=== SUPPLIED DATA ===

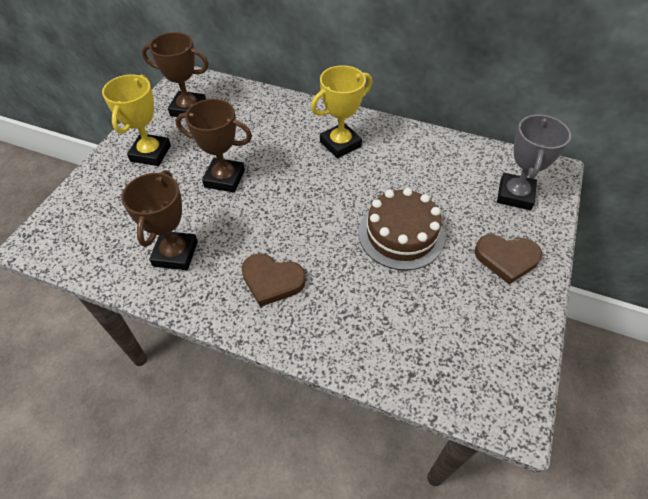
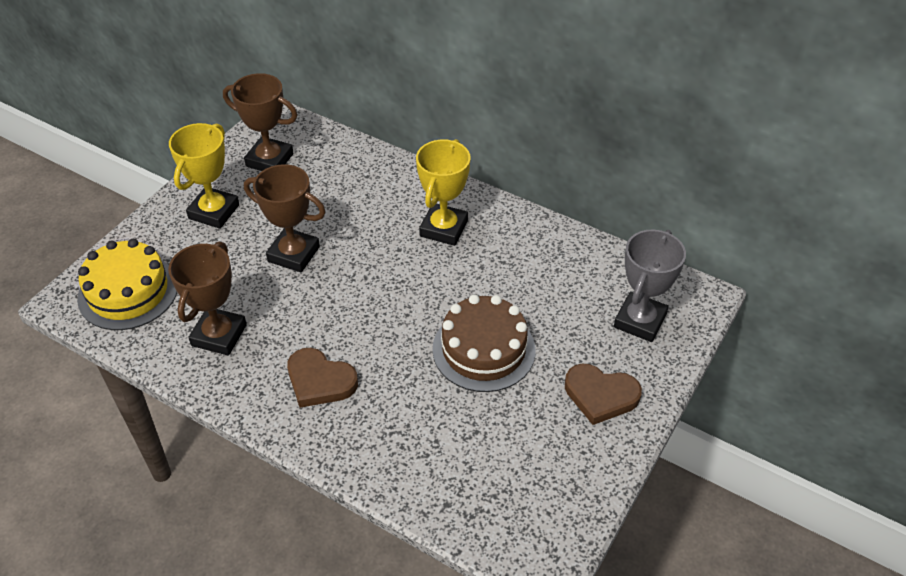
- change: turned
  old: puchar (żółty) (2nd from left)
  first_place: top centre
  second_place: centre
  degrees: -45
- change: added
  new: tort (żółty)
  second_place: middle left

===

▶ DIRECTIONS FOR THIS TASK:
Restate the data above word for word, so that the only difference is the missing pictures.

▶ RESPONSE FOR THIS EXERCISE:
- change: turned
  old: puchar (żółty) (2nd from left)
  first_place: top centre
  second_place: centre
  degrees: -45
- change: added
  new: tort (żółty)
  second_place: middle left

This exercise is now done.